● **Provided data**
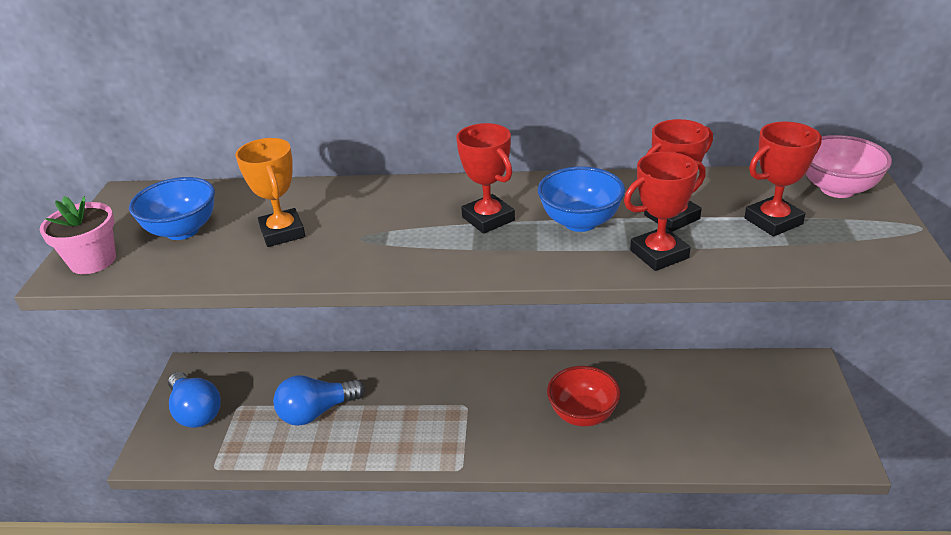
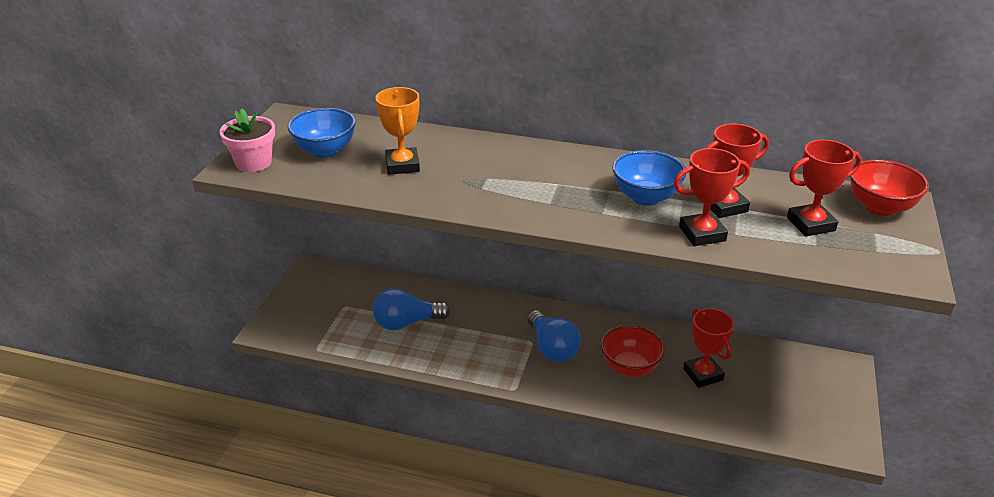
camera: 10 degrees right, 0 degrees up
blue light bulb [168,372,221,428] -> blue light bulb moved to [527,310,581,362]
red trophy [456,123,515,234] -> red trophy moved to [683,308,734,388]
pink bowl [806,135,892,198] -> red bowl [850,159,929,216]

● **Exercise details**
Here the job is to print the data above exactly, except for any pictures.

● **Expected answer**
camera: 10 degrees right, 0 degrees up
blue light bulb [168,372,221,428] -> blue light bulb moved to [527,310,581,362]
red trophy [456,123,515,234] -> red trophy moved to [683,308,734,388]
pink bowl [806,135,892,198] -> red bowl [850,159,929,216]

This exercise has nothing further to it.